Only these lines, please: the first one of the records through the one containing "The hammer/rose-pink (no.", retyped exactly, both ends included and pictures omitted.

::: Data

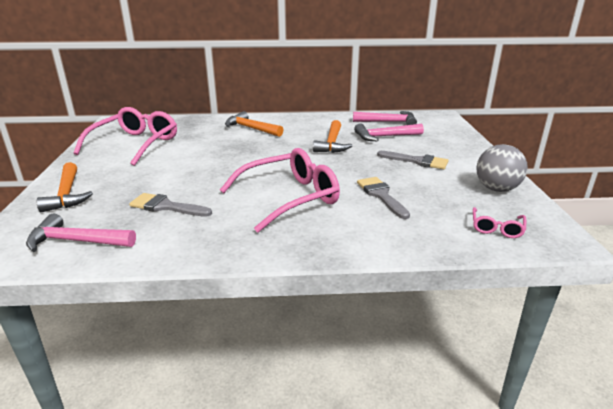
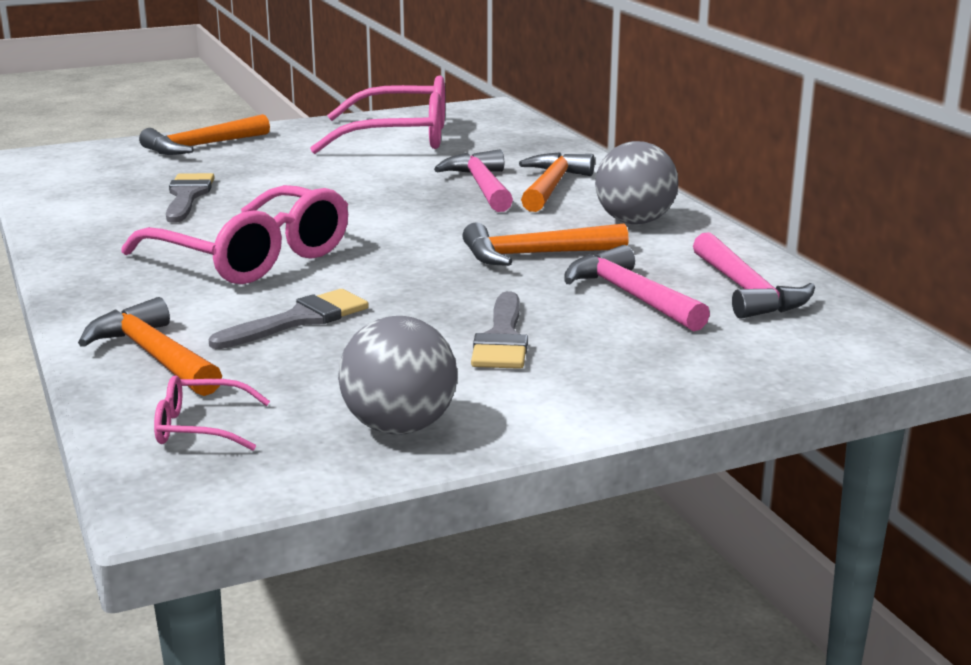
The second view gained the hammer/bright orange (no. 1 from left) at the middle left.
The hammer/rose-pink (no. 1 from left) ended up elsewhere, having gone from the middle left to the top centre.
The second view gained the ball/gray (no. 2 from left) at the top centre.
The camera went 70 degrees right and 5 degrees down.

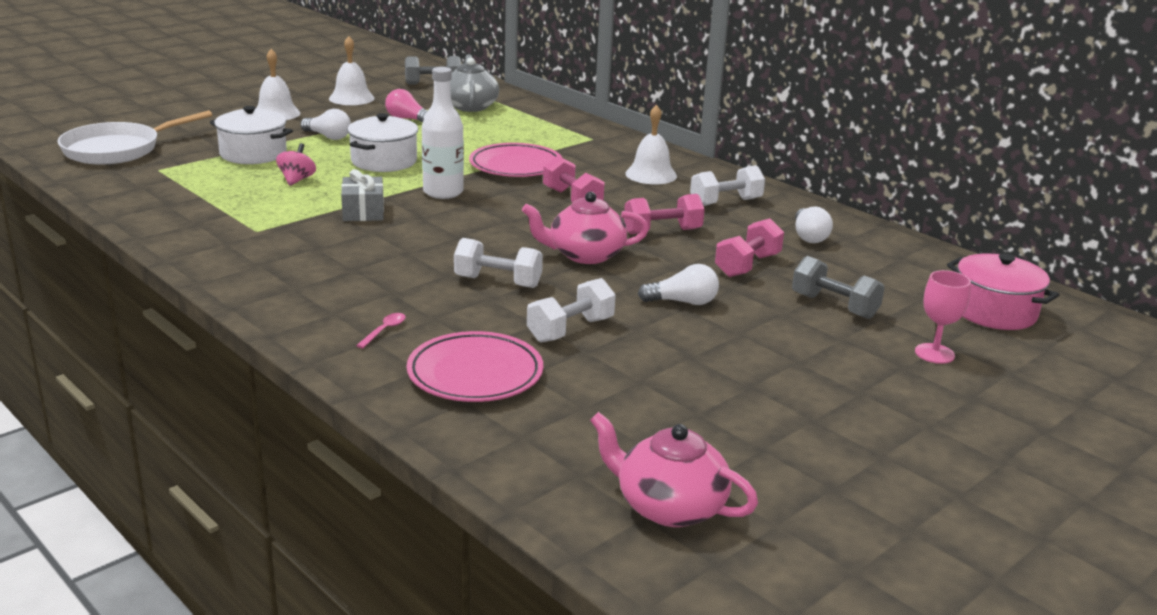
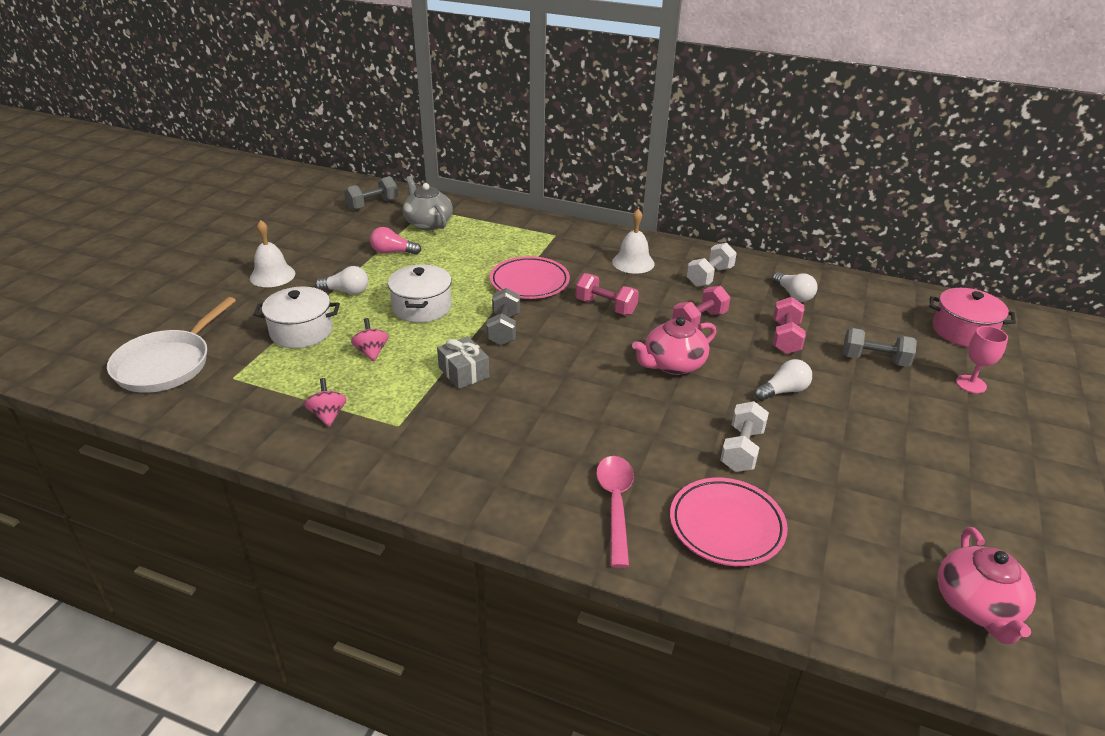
The second view gained the toy top/rose-pink (no. 1 from left) at the middle left.
Where the flask/snow-white stood at the top centre, the hand weight/gray (no. 2 from left) came to stand at the centre.
The size of the teaspoon/rose-pink at the middle left changed by a factor of 2.17.
The tea pot/rose-pink (no. 2 from left) at the bottom centre ended up facing another way, 90 degrees counterclockwise from before.
The second view lost the hand bell/snow-white (no. 2 from left) at the top left.
The second view lost the hand weight/snow-white (no. 1 from left) at the centre.
The camera went 25 degrees left and 10 degrees up.

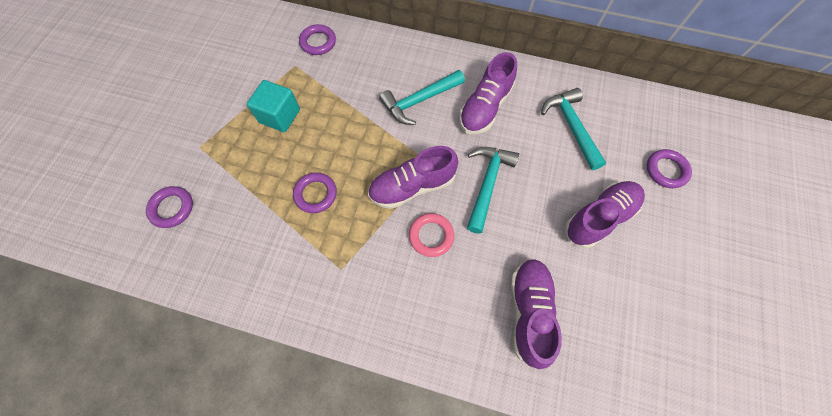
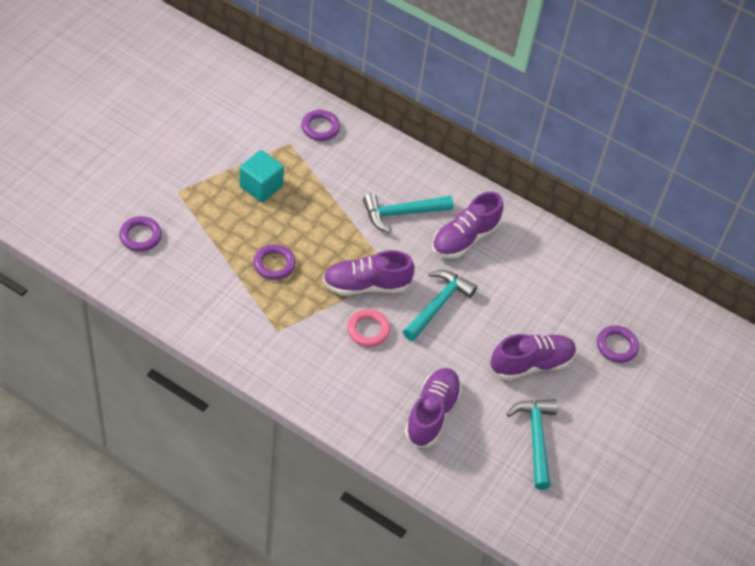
The hammer/turquoise (no. 3 from left) ended up elsewhere, having gone from the top right to the bottom right.
The camera went 10 degrees right and 15 degrees down.

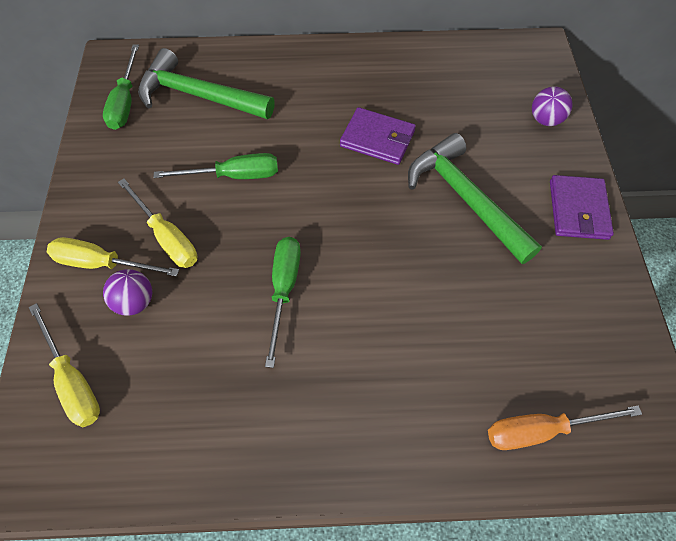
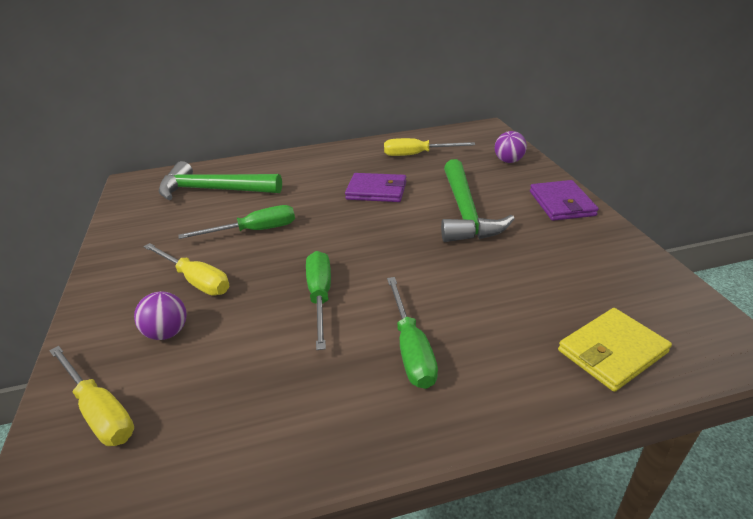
The flat screwdriver/yellow (no. 2 from left in the first image) ended up elsewhere, having gone from the middle left to the top centre.
The flat screwdriver/emerald (no. 1 from left in the first image) ended up elsewhere, having gone from the top left to the centre.
The hammer/emerald (no. 2 from left) at the middle right ended up facing another way, 135 degrees counterclockwise from before.
Where the flat screwdriver/bright orange stood at the bottom right, the card wallet/yellow came to stand at the bottom right.
The camera went 10 degrees left and 25 degrees down.

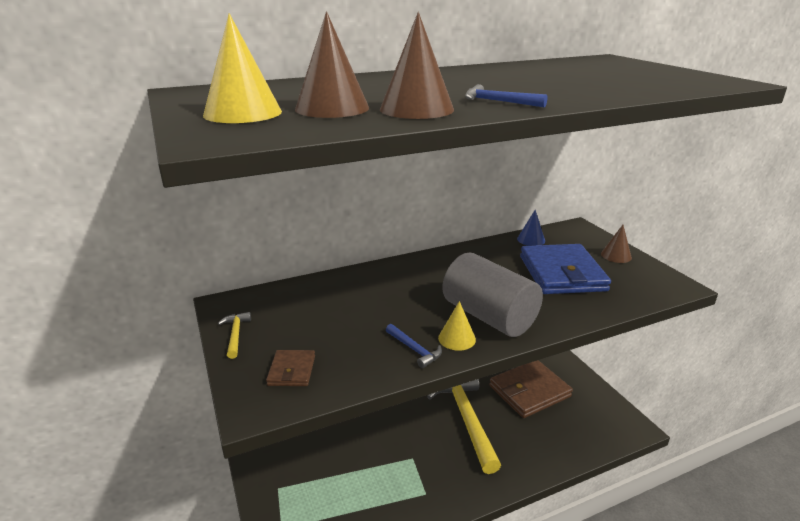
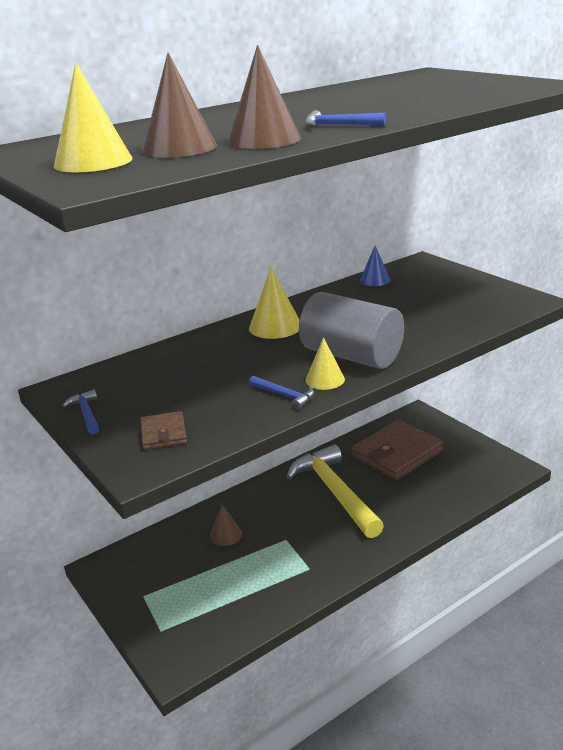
What was the hammer/yellow (no. 1 from left) at the middle left turned into the hammer/cobalt (no. 1 from left) at the middle left.
The cone/dark brown (no. 3 from left in the first image) ended up elsewhere, having gone from the middle right to the bottom centre.
The second view gained the cone/yellow (no. 2 from left) at the centre.
The second view lost the card wallet/cobalt at the middle right.
The camera went 10 degrees left and 0 degrees up.

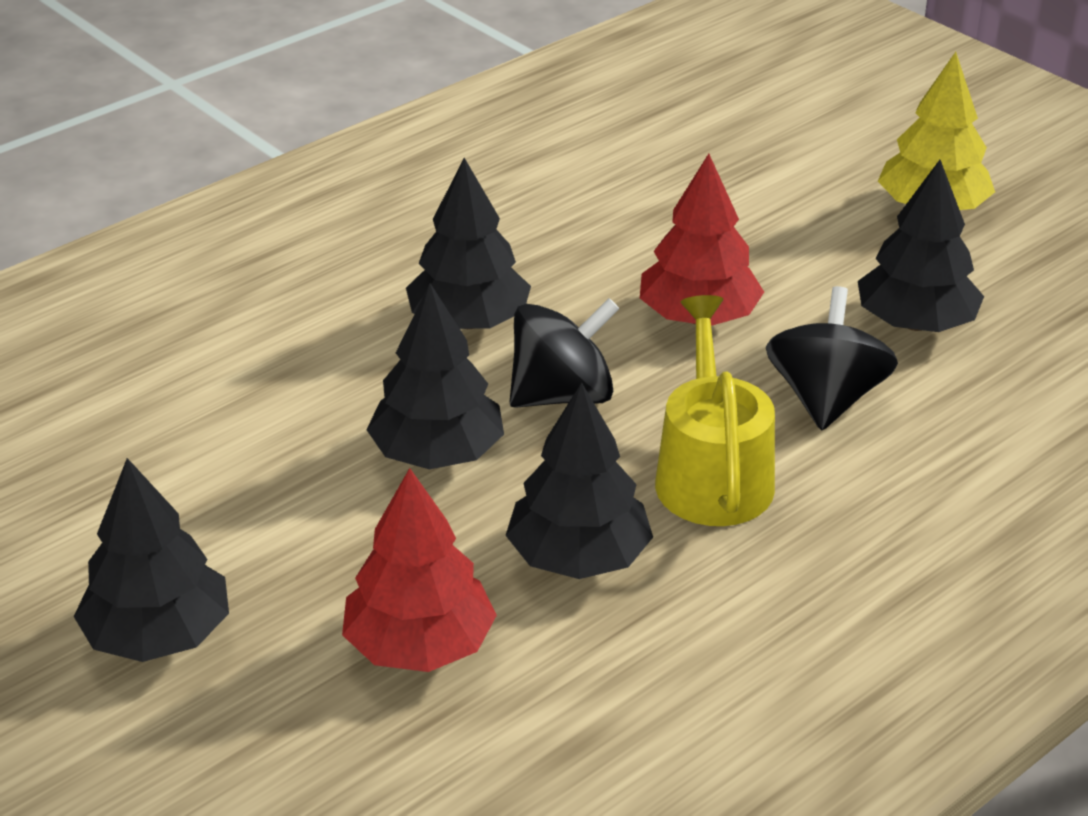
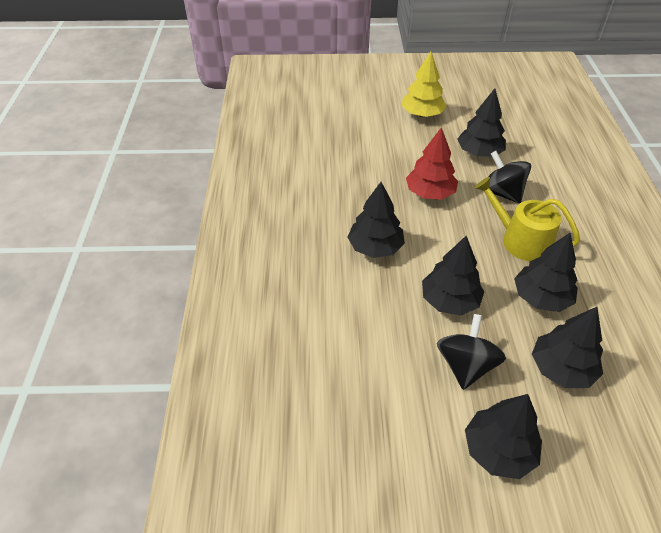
The toy top/black (no. 1 from left) ended up elsewhere, having gone from the centre to the middle right.
What was the toy tree/scarlet (no. 1 from left) at the bottom centre turned into the toy tree/black (no. 6 from left) at the middle right.
The camera went 50 degrees left and 10 degrees up.

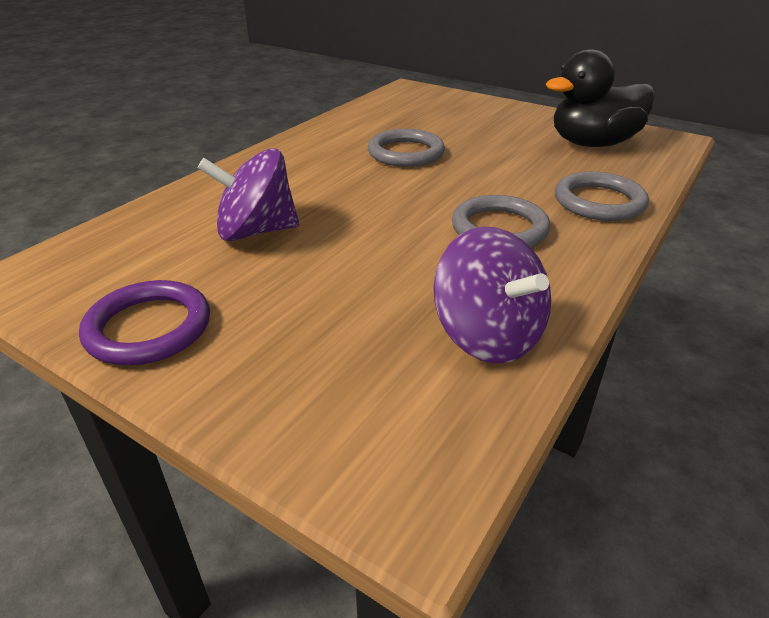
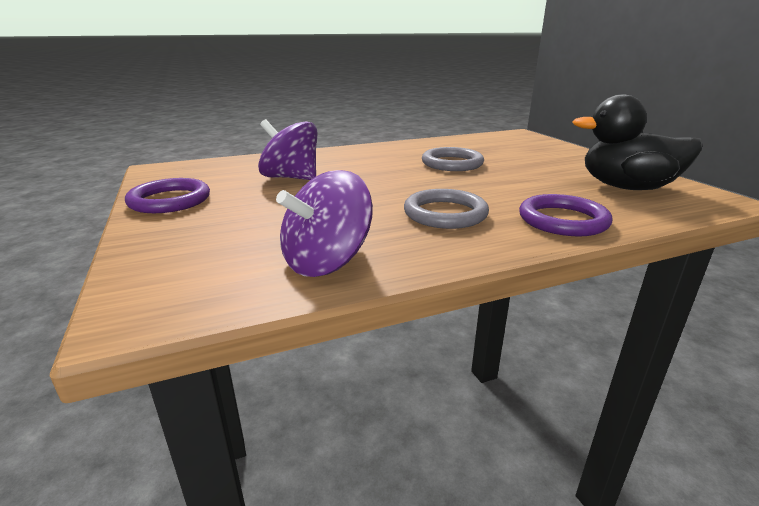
The toy top/royal purple (no. 2 from left) at the centre ended up facing another way, 45 degrees clockwise from before.
What was the torus/gray (no. 3 from left) at the top right turned into the torus/royal purple (no. 2 from left) at the middle right.
The camera went 35 degrees right and 10 degrees down.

::::::

■ Solution for this problem ■
The second view gained the hammer/bright orange (no. 1 from left) at the middle left.
The hammer/rose-pink (no. 1 from left) ended up elsewhere, having gone from the middle left to the top centre.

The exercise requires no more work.